Starting at the line that contains "U15: NAND (in" and ending at the line that contains "R213: 1.5k (0V, BR_L) -> none", the lines below are to be given again exactly, with nothing added.

[Version difference data]
--

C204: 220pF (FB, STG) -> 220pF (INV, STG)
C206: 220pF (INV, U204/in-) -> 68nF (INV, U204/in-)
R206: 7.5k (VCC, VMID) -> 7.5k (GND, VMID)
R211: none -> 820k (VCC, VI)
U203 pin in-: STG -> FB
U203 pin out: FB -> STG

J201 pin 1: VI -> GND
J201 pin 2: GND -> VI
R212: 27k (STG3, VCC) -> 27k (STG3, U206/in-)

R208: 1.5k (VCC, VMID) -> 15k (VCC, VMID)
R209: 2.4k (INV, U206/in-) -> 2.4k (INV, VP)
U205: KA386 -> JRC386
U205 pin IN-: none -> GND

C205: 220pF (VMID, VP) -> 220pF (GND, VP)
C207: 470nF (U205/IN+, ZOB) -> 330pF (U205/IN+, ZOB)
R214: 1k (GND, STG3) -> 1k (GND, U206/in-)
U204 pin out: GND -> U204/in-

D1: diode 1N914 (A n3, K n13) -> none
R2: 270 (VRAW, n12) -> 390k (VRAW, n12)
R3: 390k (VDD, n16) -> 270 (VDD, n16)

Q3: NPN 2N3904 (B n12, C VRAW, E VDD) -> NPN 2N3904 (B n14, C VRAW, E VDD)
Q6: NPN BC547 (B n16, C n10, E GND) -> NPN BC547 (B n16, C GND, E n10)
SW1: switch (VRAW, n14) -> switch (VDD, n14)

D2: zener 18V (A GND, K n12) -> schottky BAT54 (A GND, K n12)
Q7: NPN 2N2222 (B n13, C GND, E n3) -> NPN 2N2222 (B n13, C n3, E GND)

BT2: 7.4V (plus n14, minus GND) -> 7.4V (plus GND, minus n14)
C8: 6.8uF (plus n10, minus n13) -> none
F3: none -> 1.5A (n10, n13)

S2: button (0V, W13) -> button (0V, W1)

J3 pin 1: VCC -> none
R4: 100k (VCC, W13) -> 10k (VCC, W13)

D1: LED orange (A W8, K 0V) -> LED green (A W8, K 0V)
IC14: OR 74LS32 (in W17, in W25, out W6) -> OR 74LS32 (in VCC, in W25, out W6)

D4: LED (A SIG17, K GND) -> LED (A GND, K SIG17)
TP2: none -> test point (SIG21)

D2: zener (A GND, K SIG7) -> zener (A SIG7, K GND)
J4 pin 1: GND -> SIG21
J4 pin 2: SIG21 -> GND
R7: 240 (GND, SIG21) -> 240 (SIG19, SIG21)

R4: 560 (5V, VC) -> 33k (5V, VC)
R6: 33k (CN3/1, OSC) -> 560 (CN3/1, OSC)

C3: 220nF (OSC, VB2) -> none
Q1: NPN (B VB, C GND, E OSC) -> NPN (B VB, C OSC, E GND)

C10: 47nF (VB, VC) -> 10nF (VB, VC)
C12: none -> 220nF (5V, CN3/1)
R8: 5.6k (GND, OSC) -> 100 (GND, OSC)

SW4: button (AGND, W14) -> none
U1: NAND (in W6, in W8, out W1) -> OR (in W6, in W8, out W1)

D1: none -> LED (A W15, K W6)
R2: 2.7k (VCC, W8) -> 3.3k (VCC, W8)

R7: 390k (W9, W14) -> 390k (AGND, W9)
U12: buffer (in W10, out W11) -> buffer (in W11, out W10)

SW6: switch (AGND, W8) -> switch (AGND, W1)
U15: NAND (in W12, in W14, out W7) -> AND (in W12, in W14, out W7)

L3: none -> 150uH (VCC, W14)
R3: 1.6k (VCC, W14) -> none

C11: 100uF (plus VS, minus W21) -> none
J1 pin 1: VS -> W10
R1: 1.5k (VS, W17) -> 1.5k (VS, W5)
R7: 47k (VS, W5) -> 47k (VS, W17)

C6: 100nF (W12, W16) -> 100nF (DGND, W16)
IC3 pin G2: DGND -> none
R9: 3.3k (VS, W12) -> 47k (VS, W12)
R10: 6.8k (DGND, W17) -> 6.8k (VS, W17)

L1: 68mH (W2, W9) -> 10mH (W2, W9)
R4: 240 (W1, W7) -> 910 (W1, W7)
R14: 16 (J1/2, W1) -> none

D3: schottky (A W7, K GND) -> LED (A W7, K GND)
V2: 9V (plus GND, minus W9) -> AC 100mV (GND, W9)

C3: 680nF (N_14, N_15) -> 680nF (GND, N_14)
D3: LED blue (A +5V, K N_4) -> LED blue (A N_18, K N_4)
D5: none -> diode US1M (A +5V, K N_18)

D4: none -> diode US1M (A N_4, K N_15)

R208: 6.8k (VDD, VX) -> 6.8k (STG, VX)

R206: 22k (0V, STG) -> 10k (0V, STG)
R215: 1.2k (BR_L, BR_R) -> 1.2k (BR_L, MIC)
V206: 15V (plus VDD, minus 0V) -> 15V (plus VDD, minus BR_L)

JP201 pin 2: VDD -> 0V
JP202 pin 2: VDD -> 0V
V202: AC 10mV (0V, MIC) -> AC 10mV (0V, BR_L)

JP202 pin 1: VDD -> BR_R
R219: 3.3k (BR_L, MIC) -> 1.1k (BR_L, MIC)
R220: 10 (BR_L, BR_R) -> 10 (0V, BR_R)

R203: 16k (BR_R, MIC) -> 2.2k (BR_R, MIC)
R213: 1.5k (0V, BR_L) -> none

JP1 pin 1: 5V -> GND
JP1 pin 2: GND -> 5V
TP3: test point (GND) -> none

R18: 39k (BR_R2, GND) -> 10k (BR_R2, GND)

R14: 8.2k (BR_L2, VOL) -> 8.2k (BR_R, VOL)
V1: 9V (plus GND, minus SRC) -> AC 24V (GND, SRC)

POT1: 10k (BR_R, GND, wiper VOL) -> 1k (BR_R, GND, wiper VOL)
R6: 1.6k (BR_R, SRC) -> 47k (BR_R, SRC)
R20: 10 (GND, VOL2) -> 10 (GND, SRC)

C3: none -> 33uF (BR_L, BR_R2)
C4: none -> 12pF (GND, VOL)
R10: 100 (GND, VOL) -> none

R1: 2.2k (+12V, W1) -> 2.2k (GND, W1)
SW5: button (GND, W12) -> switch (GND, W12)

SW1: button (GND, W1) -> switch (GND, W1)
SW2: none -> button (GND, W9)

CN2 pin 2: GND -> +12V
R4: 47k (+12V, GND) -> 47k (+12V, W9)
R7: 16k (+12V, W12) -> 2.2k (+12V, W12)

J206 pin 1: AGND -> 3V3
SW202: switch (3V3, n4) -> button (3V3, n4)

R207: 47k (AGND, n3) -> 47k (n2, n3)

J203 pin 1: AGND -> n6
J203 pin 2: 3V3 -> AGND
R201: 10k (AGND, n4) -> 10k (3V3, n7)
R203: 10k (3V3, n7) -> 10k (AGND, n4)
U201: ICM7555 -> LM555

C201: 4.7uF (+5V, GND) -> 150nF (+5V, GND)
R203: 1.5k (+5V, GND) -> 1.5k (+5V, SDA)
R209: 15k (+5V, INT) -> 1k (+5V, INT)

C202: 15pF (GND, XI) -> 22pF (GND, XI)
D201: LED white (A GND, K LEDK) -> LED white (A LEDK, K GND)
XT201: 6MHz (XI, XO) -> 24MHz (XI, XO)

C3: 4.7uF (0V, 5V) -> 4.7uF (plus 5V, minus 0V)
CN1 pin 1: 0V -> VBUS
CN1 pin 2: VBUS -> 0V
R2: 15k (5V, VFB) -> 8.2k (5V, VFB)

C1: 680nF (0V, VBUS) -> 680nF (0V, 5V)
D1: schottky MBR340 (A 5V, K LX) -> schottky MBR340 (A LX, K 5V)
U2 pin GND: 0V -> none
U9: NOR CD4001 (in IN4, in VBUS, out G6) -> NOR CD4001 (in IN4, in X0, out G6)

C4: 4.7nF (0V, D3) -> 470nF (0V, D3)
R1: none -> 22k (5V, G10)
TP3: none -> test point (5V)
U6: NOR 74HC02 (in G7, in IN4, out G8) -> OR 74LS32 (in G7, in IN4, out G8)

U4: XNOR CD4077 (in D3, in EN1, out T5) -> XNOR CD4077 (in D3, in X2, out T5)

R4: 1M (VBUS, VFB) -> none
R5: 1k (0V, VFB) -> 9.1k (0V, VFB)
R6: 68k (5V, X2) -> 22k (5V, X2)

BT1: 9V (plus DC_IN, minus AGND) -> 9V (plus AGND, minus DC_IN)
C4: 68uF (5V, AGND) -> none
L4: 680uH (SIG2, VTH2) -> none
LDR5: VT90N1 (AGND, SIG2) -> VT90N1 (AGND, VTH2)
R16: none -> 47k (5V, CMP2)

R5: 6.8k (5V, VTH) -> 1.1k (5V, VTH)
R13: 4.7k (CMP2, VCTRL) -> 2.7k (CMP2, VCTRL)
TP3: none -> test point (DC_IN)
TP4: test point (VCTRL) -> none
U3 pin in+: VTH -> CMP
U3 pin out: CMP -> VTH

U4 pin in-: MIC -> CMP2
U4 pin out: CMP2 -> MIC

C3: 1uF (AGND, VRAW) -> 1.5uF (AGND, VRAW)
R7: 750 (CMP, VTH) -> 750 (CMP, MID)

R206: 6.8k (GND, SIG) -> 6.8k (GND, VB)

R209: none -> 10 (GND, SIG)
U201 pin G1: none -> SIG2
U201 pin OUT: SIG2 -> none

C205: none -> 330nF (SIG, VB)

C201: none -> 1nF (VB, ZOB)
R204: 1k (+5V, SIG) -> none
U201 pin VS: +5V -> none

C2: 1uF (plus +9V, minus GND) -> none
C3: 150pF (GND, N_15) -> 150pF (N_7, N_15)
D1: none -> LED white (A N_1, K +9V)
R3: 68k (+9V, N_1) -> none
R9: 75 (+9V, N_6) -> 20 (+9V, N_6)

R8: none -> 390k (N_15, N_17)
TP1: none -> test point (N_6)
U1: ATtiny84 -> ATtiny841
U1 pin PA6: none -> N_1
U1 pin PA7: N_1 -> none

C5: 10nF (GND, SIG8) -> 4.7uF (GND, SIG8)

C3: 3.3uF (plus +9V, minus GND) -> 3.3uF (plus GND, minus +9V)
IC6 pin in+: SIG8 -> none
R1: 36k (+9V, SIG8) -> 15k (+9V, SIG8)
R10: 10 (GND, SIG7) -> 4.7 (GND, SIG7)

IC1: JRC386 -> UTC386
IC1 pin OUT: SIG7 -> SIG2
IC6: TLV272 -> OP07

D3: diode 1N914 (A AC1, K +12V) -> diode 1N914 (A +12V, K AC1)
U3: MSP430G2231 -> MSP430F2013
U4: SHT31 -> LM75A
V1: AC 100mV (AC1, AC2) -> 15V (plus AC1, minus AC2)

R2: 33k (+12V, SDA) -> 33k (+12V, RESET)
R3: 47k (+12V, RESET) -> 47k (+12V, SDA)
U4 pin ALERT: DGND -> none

--

RESPONSE AREA
U15: NAND (in W12, in W14, out W7) -> AND (in W12, in W14, out W7)

L3: none -> 150uH (VCC, W14)
R3: 1.6k (VCC, W14) -> none

C11: 100uF (plus VS, minus W21) -> none
J1 pin 1: VS -> W10
R1: 1.5k (VS, W17) -> 1.5k (VS, W5)
R7: 47k (VS, W5) -> 47k (VS, W17)

C6: 100nF (W12, W16) -> 100nF (DGND, W16)
IC3 pin G2: DGND -> none
R9: 3.3k (VS, W12) -> 47k (VS, W12)
R10: 6.8k (DGND, W17) -> 6.8k (VS, W17)

L1: 68mH (W2, W9) -> 10mH (W2, W9)
R4: 240 (W1, W7) -> 910 (W1, W7)
R14: 16 (J1/2, W1) -> none

D3: schottky (A W7, K GND) -> LED (A W7, K GND)
V2: 9V (plus GND, minus W9) -> AC 100mV (GND, W9)

C3: 680nF (N_14, N_15) -> 680nF (GND, N_14)
D3: LED blue (A +5V, K N_4) -> LED blue (A N_18, K N_4)
D5: none -> diode US1M (A +5V, K N_18)

D4: none -> diode US1M (A N_4, K N_15)

R208: 6.8k (VDD, VX) -> 6.8k (STG, VX)

R206: 22k (0V, STG) -> 10k (0V, STG)
R215: 1.2k (BR_L, BR_R) -> 1.2k (BR_L, MIC)
V206: 15V (plus VDD, minus 0V) -> 15V (plus VDD, minus BR_L)

JP201 pin 2: VDD -> 0V
JP202 pin 2: VDD -> 0V
V202: AC 10mV (0V, MIC) -> AC 10mV (0V, BR_L)

JP202 pin 1: VDD -> BR_R
R219: 3.3k (BR_L, MIC) -> 1.1k (BR_L, MIC)
R220: 10 (BR_L, BR_R) -> 10 (0V, BR_R)

R203: 16k (BR_R, MIC) -> 2.2k (BR_R, MIC)
R213: 1.5k (0V, BR_L) -> none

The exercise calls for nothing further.